REQUIRED WORK =>
Once you reach the line containing "C6: 100nF (GND, SIG1) -> 100nF (SIG1, SIG8)" in the data below, restate each line word for word up to and including the one containing "C207: 68nF (BUF, LIGHT) -> 68nF (DGND, LIGHT)".

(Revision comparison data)
■ ■ ■ ■ ■ ■ ■

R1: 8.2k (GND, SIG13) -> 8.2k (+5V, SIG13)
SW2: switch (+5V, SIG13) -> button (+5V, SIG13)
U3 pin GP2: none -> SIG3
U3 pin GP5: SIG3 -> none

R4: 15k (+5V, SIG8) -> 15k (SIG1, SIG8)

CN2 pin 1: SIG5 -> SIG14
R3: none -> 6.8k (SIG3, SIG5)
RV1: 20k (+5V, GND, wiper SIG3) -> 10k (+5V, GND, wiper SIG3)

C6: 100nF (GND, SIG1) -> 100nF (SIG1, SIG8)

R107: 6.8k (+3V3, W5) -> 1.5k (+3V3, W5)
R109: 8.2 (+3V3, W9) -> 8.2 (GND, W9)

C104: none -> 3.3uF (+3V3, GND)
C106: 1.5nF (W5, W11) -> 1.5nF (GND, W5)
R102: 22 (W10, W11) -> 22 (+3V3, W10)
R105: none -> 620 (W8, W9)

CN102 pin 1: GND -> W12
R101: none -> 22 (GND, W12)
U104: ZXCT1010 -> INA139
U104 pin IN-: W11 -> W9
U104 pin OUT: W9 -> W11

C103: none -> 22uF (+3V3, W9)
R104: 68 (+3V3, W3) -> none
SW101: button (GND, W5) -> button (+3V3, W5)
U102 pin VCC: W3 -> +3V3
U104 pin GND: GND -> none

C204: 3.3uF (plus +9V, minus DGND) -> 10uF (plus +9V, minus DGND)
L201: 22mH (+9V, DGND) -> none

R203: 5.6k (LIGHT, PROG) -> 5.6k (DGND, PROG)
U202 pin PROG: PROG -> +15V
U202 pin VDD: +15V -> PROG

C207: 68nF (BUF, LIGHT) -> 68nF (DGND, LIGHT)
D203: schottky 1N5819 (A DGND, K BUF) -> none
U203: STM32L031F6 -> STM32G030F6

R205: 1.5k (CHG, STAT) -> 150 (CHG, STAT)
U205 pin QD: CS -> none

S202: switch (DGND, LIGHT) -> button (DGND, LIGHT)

■ ■ ■ ■ ■ ■ ■

RESULT OF THIS TASK =>
C6: 100nF (GND, SIG1) -> 100nF (SIG1, SIG8)

R107: 6.8k (+3V3, W5) -> 1.5k (+3V3, W5)
R109: 8.2 (+3V3, W9) -> 8.2 (GND, W9)

C104: none -> 3.3uF (+3V3, GND)
C106: 1.5nF (W5, W11) -> 1.5nF (GND, W5)
R102: 22 (W10, W11) -> 22 (+3V3, W10)
R105: none -> 620 (W8, W9)

CN102 pin 1: GND -> W12
R101: none -> 22 (GND, W12)
U104: ZXCT1010 -> INA139
U104 pin IN-: W11 -> W9
U104 pin OUT: W9 -> W11

C103: none -> 22uF (+3V3, W9)
R104: 68 (+3V3, W3) -> none
SW101: button (GND, W5) -> button (+3V3, W5)
U102 pin VCC: W3 -> +3V3
U104 pin GND: GND -> none

C204: 3.3uF (plus +9V, minus DGND) -> 10uF (plus +9V, minus DGND)
L201: 22mH (+9V, DGND) -> none

R203: 5.6k (LIGHT, PROG) -> 5.6k (DGND, PROG)
U202 pin PROG: PROG -> +15V
U202 pin VDD: +15V -> PROG

C207: 68nF (BUF, LIGHT) -> 68nF (DGND, LIGHT)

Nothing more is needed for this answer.